_DIRECTIONS FOR THIS TASK_.
Print the first line of the data below and every one after it, through the line containing "zapato [rosa] <337, 44, 81, 52>", exactly as written.

Start of EXCERPTED DATA

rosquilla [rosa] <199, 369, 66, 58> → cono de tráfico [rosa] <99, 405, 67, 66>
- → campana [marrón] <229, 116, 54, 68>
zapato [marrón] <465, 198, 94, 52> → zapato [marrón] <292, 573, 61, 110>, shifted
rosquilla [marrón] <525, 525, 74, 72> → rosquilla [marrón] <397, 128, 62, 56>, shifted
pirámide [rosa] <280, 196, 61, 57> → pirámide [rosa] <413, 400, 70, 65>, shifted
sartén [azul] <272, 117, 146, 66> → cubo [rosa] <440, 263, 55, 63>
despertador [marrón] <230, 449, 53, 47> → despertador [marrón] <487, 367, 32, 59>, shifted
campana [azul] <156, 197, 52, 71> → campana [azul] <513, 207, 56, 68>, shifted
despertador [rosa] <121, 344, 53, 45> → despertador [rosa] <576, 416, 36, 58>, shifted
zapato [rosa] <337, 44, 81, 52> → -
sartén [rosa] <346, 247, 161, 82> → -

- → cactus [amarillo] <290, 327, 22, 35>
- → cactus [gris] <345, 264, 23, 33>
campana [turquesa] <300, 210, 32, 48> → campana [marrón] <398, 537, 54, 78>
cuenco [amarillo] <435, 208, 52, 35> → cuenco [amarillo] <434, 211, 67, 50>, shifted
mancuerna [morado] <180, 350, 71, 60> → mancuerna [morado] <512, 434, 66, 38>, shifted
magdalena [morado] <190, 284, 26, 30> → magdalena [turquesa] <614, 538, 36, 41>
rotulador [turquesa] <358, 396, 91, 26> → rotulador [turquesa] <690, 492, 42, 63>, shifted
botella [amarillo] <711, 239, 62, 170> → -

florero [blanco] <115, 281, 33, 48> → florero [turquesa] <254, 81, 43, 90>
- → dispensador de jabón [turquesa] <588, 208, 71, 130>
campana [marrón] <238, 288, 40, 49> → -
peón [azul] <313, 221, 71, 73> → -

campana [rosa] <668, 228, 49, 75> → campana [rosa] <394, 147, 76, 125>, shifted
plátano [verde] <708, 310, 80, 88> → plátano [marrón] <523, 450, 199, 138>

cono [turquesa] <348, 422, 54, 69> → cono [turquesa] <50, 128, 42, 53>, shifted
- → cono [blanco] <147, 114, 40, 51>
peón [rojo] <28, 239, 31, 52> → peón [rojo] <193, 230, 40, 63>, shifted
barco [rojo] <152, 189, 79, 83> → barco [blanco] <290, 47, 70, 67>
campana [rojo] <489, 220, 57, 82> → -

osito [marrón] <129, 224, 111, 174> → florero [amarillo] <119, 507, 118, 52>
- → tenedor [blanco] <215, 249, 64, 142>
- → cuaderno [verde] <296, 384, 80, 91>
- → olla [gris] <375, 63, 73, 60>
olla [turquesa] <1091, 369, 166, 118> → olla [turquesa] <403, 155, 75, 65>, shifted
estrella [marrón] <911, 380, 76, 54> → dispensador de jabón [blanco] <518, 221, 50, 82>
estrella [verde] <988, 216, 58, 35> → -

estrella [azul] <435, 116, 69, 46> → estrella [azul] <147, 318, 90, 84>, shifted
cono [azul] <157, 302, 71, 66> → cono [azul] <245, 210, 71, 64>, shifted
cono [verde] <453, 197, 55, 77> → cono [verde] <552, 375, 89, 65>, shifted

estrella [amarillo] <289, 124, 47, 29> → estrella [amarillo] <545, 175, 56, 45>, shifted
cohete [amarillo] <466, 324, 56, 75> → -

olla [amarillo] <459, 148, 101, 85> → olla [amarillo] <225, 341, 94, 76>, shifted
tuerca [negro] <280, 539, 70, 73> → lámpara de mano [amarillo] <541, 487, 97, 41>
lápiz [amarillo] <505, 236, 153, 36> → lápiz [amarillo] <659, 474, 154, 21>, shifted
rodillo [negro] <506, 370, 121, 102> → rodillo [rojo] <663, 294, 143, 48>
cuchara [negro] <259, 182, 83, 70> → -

End of EXCERPTED DATA

_TASK RESULT_.
rosquilla [rosa] <199, 369, 66, 58> → cono de tráfico [rosa] <99, 405, 67, 66>
- → campana [marrón] <229, 116, 54, 68>
zapato [marrón] <465, 198, 94, 52> → zapato [marrón] <292, 573, 61, 110>, shifted
rosquilla [marrón] <525, 525, 74, 72> → rosquilla [marrón] <397, 128, 62, 56>, shifted
pirámide [rosa] <280, 196, 61, 57> → pirámide [rosa] <413, 400, 70, 65>, shifted
sartén [azul] <272, 117, 146, 66> → cubo [rosa] <440, 263, 55, 63>
despertador [marrón] <230, 449, 53, 47> → despertador [marrón] <487, 367, 32, 59>, shifted
campana [azul] <156, 197, 52, 71> → campana [azul] <513, 207, 56, 68>, shifted
despertador [rosa] <121, 344, 53, 45> → despertador [rosa] <576, 416, 36, 58>, shifted
zapato [rosa] <337, 44, 81, 52> → -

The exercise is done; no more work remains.